▶ **Requirement**
Pick every line from the data below that contains the string "board" and copy it.

**** Data section ****

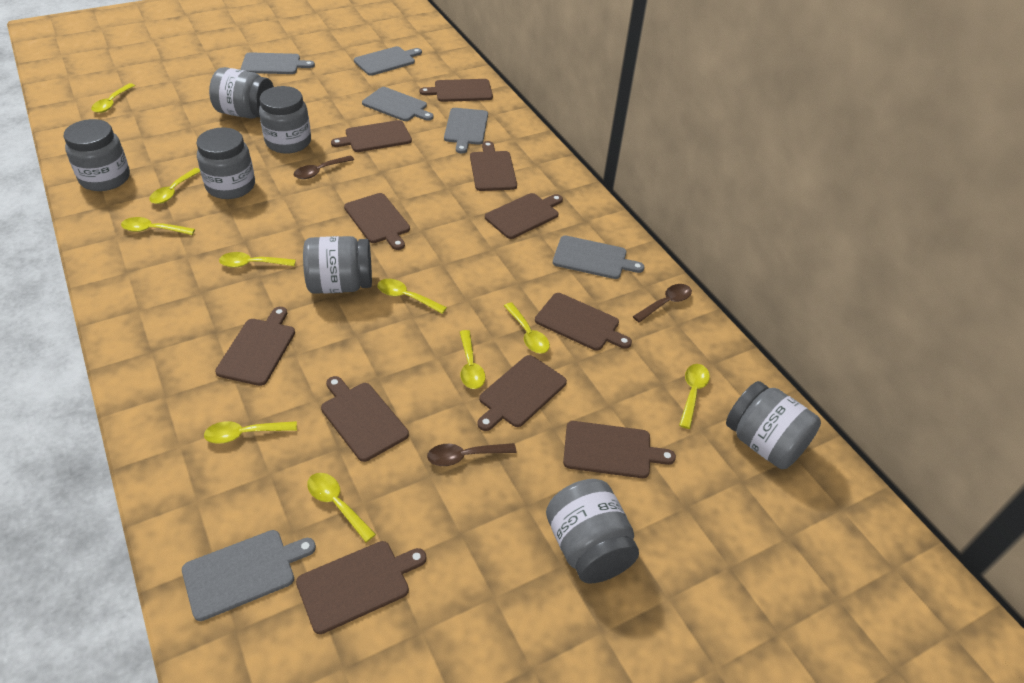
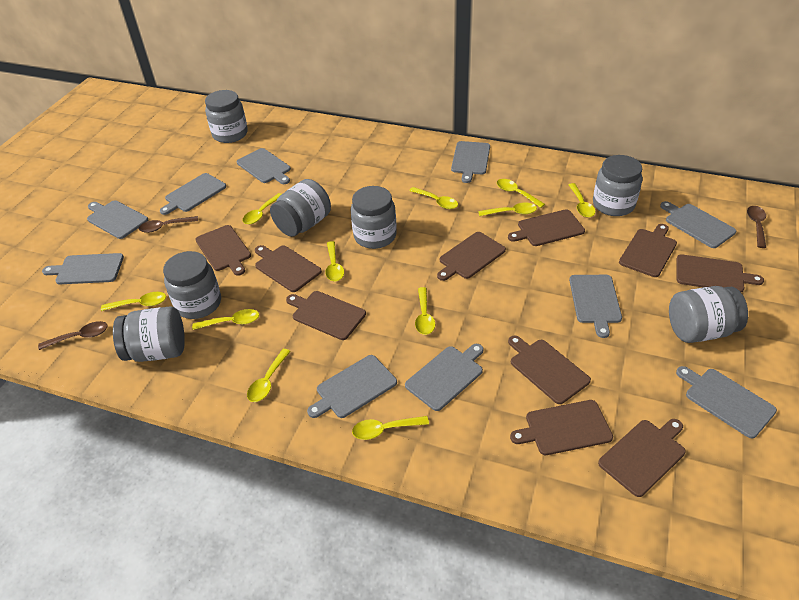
brown cutting board: 11 -> 10
grey cutting board: 6 -> 10
yellow spoon: 10 -> 11

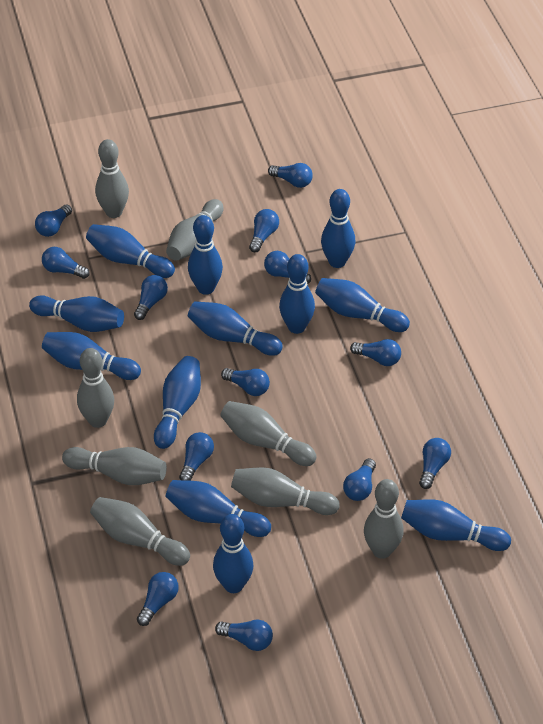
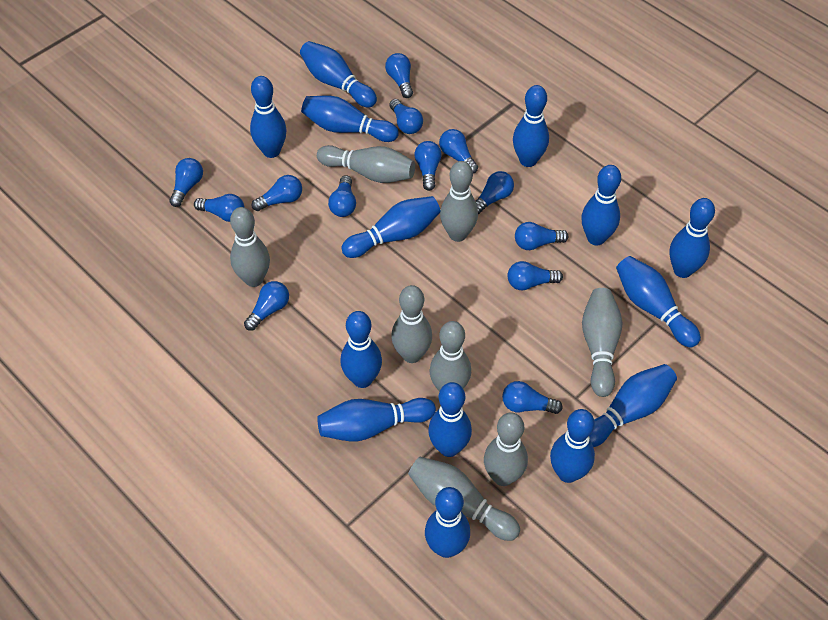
blue bowling pin: 12 -> 14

****

▶ **Solution**
brown cutting board: 11 -> 10
grey cutting board: 6 -> 10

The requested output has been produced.